Data extracts
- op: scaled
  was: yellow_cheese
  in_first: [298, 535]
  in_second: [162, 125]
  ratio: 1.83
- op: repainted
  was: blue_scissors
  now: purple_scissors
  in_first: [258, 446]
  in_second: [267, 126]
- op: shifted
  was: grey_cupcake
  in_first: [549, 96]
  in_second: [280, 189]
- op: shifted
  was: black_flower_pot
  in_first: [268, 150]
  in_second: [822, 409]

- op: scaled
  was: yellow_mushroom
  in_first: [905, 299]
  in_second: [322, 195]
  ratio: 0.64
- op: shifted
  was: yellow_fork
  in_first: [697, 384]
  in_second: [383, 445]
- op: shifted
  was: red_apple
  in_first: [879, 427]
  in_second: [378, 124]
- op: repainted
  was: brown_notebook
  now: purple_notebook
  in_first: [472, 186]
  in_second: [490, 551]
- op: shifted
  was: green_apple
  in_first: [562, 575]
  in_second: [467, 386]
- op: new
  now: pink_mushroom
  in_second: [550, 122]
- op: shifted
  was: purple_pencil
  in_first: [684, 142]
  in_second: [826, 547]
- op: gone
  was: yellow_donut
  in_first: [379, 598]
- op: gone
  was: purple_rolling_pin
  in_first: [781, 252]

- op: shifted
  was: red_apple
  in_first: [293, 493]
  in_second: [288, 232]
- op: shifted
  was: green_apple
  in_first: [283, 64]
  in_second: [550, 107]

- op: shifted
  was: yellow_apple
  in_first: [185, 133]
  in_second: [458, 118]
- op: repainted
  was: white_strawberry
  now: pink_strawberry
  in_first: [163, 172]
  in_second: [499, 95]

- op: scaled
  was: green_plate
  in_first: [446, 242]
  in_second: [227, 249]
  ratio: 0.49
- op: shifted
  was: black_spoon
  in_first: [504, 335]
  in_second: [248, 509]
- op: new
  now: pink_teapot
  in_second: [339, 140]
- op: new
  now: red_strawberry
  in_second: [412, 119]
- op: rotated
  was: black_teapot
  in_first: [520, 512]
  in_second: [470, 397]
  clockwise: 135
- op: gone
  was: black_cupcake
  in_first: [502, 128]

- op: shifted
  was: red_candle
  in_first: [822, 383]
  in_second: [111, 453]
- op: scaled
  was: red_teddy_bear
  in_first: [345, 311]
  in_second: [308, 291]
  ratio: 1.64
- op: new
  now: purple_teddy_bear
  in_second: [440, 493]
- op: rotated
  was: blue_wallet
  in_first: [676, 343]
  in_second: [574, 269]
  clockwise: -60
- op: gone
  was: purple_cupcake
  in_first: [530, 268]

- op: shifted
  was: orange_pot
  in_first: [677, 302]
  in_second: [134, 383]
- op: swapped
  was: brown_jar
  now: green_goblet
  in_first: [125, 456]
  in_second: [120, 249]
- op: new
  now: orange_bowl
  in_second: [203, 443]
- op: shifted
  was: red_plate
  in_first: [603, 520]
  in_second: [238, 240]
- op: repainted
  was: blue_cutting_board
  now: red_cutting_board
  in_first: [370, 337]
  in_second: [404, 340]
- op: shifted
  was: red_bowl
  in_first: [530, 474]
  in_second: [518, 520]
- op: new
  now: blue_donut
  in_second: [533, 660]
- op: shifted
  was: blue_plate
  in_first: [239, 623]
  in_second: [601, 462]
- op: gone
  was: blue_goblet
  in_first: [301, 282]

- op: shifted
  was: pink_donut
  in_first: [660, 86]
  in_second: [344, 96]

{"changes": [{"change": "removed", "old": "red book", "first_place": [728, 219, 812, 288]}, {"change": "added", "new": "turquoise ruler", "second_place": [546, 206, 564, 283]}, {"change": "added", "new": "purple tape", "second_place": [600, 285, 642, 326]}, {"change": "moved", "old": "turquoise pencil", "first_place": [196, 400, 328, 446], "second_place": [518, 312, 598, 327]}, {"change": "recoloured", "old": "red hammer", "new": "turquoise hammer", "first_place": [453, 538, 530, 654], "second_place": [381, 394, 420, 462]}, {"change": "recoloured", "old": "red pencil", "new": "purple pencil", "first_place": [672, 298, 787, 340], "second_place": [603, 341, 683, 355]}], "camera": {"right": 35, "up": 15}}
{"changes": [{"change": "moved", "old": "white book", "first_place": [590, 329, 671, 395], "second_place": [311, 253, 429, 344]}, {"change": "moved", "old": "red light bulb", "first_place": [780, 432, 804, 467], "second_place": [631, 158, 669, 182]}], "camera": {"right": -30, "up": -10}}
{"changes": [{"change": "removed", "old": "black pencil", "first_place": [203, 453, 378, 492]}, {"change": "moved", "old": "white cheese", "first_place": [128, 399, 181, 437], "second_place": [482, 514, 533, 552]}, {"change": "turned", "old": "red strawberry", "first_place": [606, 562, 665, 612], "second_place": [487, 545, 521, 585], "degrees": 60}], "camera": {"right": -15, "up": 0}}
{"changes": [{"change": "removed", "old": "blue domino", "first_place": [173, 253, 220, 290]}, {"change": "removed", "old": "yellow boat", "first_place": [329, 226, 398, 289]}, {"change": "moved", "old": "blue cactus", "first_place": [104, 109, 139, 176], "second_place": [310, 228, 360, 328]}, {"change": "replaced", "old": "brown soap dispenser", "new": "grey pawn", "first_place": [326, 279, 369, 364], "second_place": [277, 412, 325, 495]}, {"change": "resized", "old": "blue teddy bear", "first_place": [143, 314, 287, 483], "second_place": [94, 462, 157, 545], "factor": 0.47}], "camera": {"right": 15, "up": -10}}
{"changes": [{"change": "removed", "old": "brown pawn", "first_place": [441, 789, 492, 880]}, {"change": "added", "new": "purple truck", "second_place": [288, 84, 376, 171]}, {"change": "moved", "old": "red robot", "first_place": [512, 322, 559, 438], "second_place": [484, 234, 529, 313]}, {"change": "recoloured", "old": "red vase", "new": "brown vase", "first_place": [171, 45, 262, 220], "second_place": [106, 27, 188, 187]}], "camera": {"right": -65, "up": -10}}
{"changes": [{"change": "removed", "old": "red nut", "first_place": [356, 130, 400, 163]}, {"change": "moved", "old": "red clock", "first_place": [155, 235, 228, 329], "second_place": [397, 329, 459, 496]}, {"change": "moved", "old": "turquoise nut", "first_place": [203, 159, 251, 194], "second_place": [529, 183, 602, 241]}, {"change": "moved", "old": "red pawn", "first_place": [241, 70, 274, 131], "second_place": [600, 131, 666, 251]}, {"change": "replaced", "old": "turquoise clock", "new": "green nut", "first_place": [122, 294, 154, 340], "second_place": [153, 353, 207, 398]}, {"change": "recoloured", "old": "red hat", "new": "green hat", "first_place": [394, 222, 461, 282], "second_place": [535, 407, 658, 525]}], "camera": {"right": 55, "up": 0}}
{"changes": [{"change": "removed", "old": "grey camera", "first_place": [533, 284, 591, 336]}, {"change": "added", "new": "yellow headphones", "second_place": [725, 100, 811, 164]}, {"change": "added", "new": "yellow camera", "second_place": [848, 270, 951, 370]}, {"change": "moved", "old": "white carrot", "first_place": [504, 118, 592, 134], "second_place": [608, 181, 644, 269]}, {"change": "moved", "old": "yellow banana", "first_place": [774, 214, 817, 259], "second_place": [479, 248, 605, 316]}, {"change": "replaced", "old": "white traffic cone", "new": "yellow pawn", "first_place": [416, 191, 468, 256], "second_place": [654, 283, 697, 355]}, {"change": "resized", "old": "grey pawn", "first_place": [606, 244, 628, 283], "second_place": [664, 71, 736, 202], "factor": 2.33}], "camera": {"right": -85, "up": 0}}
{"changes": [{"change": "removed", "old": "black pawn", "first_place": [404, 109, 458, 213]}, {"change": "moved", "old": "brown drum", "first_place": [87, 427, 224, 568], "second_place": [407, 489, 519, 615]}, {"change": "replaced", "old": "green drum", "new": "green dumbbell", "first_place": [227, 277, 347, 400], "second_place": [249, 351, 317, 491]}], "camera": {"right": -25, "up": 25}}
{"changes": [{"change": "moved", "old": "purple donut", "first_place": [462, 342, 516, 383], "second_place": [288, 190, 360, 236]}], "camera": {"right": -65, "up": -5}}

Exercise details
The first line of the entries above and every line after it, up to and including the line with "in_first: [268, 150]", should be set down exactly.

Task result
- op: scaled
  was: yellow_cheese
  in_first: [298, 535]
  in_second: [162, 125]
  ratio: 1.83
- op: repainted
  was: blue_scissors
  now: purple_scissors
  in_first: [258, 446]
  in_second: [267, 126]
- op: shifted
  was: grey_cupcake
  in_first: [549, 96]
  in_second: [280, 189]
- op: shifted
  was: black_flower_pot
  in_first: [268, 150]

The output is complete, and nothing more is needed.